Dataset records
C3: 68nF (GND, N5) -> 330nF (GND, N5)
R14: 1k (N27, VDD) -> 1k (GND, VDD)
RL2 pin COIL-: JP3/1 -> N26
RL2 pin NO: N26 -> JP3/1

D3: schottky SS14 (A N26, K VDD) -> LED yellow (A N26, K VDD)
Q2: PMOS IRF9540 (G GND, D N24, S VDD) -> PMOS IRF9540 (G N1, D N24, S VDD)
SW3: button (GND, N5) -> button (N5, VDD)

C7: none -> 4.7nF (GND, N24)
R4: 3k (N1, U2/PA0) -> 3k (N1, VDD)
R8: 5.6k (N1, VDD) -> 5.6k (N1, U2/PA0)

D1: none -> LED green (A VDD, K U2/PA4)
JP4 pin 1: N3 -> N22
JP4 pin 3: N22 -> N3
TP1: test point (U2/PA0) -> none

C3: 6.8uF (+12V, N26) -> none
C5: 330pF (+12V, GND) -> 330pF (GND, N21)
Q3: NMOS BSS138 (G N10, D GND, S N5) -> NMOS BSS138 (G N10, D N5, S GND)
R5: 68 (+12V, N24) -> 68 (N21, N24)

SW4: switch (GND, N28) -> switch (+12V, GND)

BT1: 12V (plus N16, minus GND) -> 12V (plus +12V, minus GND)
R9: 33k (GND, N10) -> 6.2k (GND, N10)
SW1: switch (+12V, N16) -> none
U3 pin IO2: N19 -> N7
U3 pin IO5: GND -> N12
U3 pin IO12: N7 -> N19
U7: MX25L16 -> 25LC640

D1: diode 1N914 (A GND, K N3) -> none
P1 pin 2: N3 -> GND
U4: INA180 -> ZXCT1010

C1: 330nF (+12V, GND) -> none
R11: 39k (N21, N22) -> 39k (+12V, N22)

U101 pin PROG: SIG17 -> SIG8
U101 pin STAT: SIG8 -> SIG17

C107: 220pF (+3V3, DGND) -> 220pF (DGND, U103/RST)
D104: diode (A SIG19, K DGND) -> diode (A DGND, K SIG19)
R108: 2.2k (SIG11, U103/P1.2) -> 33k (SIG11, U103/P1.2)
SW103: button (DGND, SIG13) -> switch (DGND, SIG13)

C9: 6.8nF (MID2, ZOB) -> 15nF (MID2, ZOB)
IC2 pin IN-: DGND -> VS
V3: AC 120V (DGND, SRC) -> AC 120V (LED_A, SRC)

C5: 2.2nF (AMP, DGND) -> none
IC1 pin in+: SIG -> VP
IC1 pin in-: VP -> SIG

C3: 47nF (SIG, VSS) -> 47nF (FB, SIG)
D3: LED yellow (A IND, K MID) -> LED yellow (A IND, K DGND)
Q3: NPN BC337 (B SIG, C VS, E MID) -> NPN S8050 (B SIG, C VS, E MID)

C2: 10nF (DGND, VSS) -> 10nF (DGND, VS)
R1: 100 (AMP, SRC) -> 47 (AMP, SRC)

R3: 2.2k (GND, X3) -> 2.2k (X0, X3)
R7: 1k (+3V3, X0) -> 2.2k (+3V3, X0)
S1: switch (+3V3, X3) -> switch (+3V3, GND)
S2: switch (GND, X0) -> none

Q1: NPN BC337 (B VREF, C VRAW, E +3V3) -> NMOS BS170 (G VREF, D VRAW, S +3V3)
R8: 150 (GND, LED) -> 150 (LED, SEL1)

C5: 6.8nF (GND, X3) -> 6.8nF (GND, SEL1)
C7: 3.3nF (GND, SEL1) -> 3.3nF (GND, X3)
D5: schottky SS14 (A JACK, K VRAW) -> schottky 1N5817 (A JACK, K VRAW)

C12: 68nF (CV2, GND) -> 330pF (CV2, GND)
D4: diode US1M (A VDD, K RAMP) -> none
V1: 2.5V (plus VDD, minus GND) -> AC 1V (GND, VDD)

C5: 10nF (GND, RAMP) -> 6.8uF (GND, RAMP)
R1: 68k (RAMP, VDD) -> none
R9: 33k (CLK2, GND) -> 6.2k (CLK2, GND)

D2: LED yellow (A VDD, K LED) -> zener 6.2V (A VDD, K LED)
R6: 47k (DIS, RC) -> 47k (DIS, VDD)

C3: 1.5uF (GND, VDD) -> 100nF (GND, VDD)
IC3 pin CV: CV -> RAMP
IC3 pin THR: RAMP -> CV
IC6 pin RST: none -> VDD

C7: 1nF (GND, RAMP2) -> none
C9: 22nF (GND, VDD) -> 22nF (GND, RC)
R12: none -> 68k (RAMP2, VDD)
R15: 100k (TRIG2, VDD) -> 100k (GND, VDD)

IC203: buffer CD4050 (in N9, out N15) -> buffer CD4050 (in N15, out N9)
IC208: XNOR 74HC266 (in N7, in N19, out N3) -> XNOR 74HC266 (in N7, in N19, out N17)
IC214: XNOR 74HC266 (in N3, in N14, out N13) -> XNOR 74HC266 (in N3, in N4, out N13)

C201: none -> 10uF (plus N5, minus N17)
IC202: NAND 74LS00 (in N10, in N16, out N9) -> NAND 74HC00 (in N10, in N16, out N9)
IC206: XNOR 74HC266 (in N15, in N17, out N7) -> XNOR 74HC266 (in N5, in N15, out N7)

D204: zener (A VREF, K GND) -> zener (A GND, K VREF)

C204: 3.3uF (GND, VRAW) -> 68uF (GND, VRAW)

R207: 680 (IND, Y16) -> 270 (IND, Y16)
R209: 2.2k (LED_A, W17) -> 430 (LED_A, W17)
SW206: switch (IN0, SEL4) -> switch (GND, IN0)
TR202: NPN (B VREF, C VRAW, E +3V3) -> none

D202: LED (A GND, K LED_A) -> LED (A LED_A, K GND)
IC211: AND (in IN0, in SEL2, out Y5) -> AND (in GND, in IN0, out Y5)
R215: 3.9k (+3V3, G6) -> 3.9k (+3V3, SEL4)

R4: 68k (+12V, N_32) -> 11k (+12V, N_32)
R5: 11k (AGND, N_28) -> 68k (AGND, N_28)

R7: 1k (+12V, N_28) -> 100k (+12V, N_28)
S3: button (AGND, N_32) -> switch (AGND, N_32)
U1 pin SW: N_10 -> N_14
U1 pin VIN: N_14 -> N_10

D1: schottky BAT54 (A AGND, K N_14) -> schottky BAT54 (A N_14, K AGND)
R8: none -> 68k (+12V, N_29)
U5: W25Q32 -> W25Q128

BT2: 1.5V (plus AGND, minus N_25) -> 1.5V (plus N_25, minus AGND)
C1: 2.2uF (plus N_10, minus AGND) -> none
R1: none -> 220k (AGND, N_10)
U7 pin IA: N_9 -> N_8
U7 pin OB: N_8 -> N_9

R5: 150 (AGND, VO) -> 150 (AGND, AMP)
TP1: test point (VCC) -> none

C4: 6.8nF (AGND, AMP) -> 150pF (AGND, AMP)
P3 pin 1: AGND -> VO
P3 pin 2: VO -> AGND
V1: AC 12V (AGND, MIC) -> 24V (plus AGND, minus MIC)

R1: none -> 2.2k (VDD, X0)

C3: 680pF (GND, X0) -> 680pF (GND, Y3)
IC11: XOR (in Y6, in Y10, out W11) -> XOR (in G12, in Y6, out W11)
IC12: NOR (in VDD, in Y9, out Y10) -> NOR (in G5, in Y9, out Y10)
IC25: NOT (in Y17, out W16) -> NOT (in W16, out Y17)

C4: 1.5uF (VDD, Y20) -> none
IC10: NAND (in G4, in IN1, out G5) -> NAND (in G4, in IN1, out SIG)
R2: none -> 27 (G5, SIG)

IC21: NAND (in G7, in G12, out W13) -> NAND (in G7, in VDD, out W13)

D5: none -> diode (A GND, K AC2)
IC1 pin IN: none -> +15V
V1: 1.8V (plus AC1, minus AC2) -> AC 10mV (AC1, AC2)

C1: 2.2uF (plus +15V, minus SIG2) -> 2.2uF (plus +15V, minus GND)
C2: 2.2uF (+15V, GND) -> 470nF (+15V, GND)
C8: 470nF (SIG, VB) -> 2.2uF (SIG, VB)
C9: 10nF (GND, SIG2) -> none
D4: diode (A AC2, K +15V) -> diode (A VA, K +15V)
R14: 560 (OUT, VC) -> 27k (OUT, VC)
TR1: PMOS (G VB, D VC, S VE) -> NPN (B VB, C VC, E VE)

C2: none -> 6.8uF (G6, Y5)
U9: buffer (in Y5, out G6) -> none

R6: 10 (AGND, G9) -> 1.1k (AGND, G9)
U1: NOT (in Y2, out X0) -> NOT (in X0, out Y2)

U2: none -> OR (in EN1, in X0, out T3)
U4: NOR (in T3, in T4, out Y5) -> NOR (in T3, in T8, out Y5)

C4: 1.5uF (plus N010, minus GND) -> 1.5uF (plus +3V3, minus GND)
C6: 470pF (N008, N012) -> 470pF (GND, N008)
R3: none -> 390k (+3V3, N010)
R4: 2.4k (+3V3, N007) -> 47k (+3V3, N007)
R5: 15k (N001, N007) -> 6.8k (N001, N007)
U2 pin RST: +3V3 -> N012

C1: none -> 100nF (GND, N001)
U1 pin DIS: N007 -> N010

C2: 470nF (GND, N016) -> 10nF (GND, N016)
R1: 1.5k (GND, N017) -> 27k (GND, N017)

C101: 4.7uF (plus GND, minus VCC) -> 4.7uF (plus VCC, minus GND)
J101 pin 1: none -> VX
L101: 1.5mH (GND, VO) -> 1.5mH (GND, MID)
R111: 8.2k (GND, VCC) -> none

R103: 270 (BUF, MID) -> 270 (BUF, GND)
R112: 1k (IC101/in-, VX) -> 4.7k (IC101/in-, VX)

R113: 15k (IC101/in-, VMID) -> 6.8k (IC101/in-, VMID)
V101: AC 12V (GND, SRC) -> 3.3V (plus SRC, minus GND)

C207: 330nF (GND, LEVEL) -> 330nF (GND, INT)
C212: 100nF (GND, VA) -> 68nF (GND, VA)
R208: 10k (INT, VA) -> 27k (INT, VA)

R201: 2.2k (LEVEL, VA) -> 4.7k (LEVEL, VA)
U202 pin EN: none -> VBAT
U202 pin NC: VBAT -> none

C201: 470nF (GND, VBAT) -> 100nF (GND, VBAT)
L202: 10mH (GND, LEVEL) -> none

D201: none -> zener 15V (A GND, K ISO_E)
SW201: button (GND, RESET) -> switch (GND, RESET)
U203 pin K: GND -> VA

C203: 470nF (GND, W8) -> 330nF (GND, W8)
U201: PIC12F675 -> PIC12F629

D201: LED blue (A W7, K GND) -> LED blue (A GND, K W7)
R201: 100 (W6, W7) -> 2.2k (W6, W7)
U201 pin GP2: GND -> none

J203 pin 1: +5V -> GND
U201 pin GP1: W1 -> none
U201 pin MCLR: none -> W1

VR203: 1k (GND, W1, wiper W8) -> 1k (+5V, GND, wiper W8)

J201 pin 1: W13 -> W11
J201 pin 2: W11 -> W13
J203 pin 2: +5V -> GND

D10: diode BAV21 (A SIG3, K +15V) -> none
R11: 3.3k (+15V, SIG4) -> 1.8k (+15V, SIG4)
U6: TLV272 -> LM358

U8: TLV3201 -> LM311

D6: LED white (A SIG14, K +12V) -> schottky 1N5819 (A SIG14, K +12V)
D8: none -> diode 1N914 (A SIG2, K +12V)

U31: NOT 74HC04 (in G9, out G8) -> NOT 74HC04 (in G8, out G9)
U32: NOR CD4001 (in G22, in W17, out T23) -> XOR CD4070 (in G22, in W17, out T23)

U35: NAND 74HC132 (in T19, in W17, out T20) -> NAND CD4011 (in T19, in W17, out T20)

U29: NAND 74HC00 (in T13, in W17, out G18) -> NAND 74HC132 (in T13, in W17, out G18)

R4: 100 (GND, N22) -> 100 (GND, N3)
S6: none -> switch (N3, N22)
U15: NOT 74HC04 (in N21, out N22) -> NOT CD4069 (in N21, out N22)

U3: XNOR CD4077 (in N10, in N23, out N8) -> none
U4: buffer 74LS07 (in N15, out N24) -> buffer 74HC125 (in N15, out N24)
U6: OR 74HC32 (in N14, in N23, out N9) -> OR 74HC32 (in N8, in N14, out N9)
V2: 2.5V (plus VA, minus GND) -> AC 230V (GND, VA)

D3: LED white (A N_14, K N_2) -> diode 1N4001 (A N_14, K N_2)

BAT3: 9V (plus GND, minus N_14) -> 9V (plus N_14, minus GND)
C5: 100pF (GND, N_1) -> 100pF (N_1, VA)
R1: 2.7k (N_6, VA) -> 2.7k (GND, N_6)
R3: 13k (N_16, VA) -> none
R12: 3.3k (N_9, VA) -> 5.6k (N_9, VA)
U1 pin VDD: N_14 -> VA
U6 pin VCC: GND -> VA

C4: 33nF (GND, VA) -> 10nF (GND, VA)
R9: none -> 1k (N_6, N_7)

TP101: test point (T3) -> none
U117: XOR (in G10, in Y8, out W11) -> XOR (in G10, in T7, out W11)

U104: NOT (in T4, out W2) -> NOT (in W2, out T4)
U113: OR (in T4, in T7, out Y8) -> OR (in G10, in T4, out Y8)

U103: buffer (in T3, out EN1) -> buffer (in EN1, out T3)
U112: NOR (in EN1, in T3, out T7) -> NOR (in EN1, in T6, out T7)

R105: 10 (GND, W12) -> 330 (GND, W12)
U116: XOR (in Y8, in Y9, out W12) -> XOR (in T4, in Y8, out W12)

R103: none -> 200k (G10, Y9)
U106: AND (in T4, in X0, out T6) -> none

Work request
Every line of the material that holds "XNOR" should be copied out as the answer.

The completed task
IC208: XNOR 74HC266 (in N7, in N19, out N3) -> XNOR 74HC266 (in N7, in N19, out N17)
IC214: XNOR 74HC266 (in N3, in N14, out N13) -> XNOR 74HC266 (in N3, in N4, out N13)
IC206: XNOR 74HC266 (in N15, in N17, out N7) -> XNOR 74HC266 (in N5, in N15, out N7)
U3: XNOR CD4077 (in N10, in N23, out N8) -> none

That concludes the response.